### GIVEN RECORDS

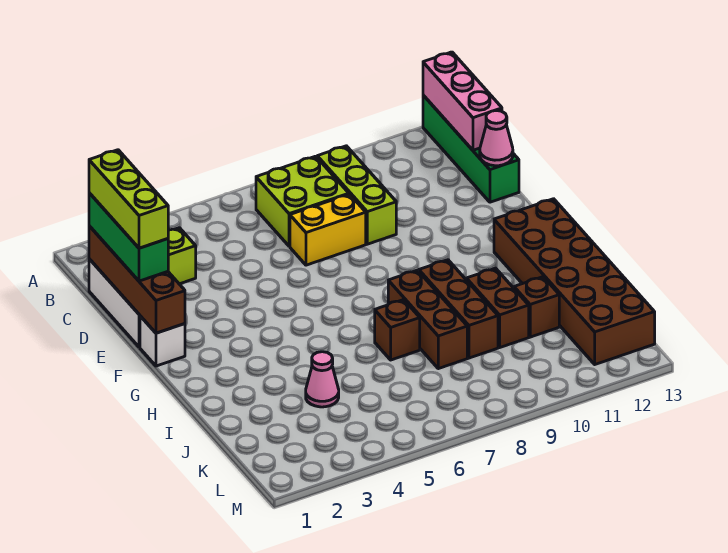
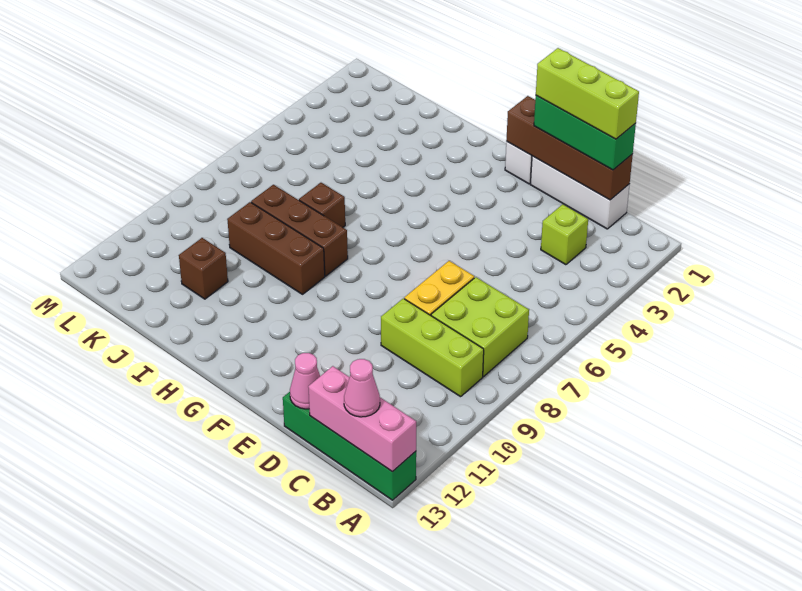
brown brick G12:L13 level 1 -> none
brown brick I10:J10 level 1 -> none
pink cone J4 level 1 -> pink cone B13 level 3

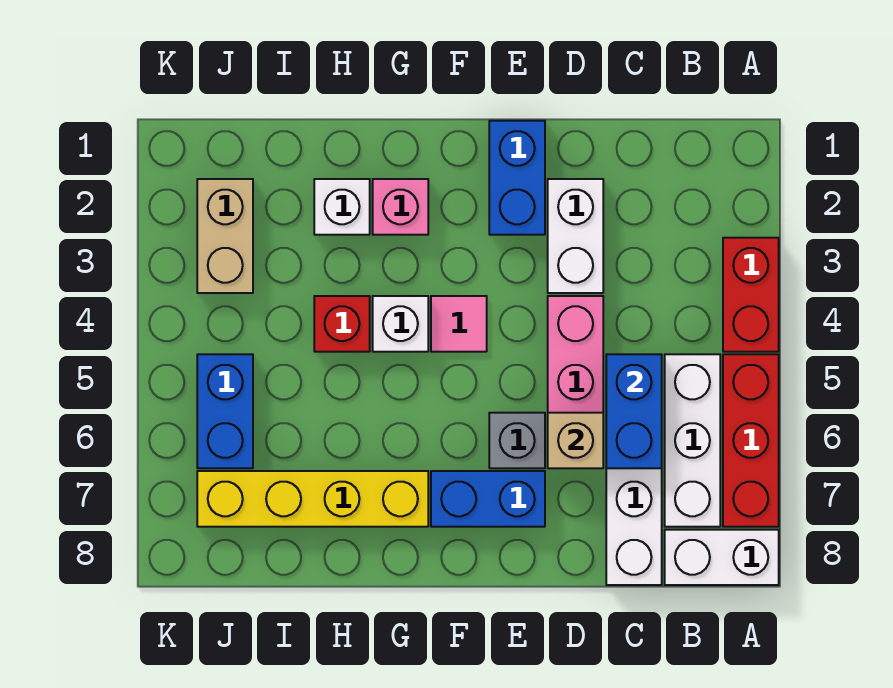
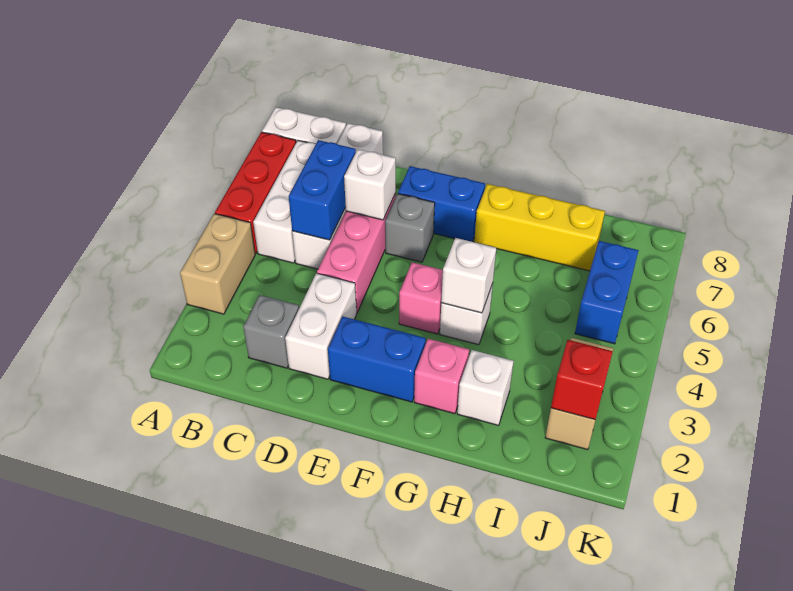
red brick A3:A4 level 1 -> tan brick A3:A4 level 1
none -> grey brick C2 level 1
tan brick D6 level 2 -> white brick D6 level 2
blue brick E1:E2 level 1 -> blue brick E2:F2 level 1
pink tile F4 level 1 -> pink brick F4 level 1
none -> white brick G4 level 2
yellow brick G7:J7 level 1 -> yellow brick G7:I7 level 1
red brick H4 level 1 -> red brick J2 level 2

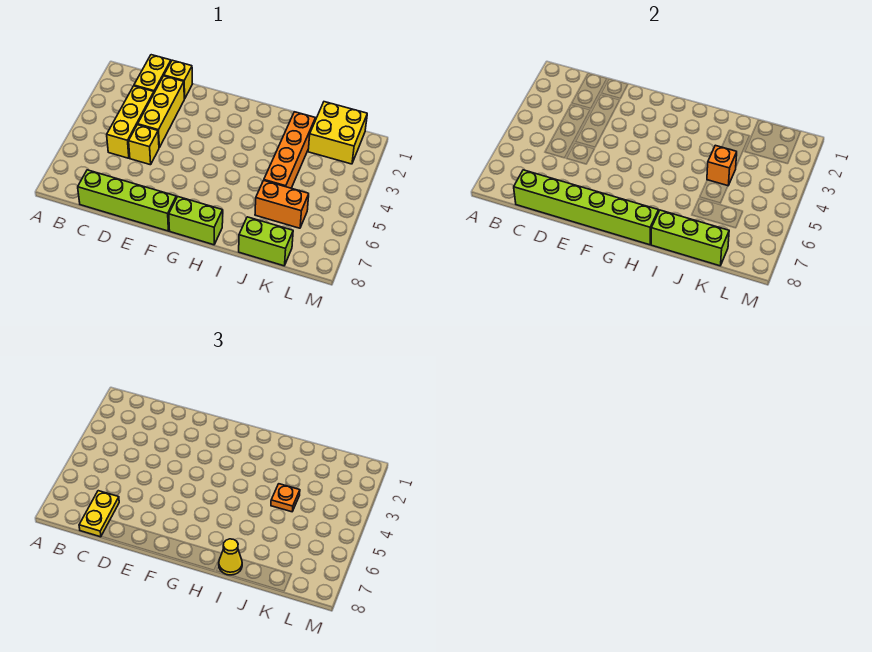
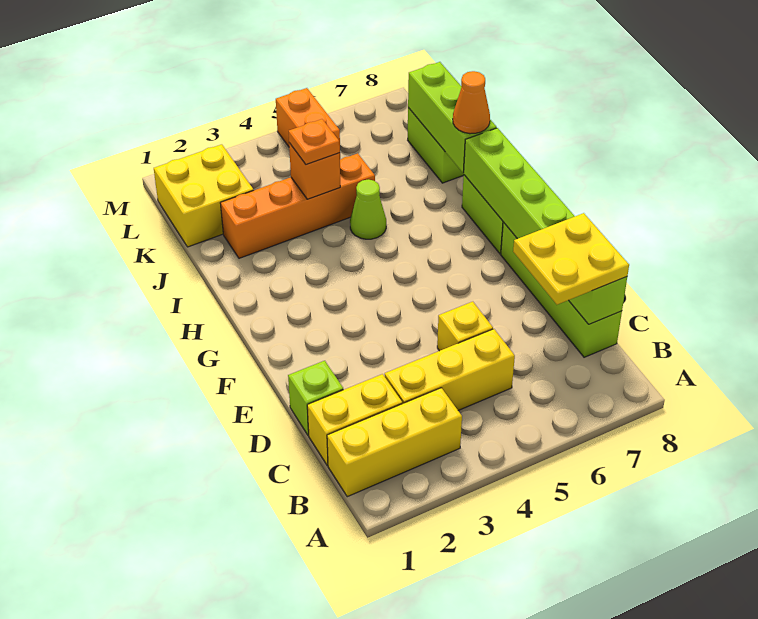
yellow plate C7:C8 level 3 -> yellow plate C7:D8 level 3
yellow brick D1 level 1 -> lime brick D1 level 1
yellow brick D2:D4 level 1 -> yellow brick B1:B3 level 1
none -> lime cone I5 level 1
yellow cone I8 level 3 -> orange cone I8 level 3
orange brick J6:K6 level 1 -> orange brick L5:M5 level 1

######

— TASK DIRECTIONS —
A word-for-word copy of the records is needed, with no pictures carried over.

— EXERCISE RESPONSE —
brown brick G12:L13 level 1 -> none
brown brick I10:J10 level 1 -> none
pink cone J4 level 1 -> pink cone B13 level 3

red brick A3:A4 level 1 -> tan brick A3:A4 level 1
none -> grey brick C2 level 1
tan brick D6 level 2 -> white brick D6 level 2
blue brick E1:E2 level 1 -> blue brick E2:F2 level 1
pink tile F4 level 1 -> pink brick F4 level 1
none -> white brick G4 level 2
yellow brick G7:J7 level 1 -> yellow brick G7:I7 level 1
red brick H4 level 1 -> red brick J2 level 2

yellow plate C7:C8 level 3 -> yellow plate C7:D8 level 3
yellow brick D1 level 1 -> lime brick D1 level 1
yellow brick D2:D4 level 1 -> yellow brick B1:B3 level 1
none -> lime cone I5 level 1
yellow cone I8 level 3 -> orange cone I8 level 3
orange brick J6:K6 level 1 -> orange brick L5:M5 level 1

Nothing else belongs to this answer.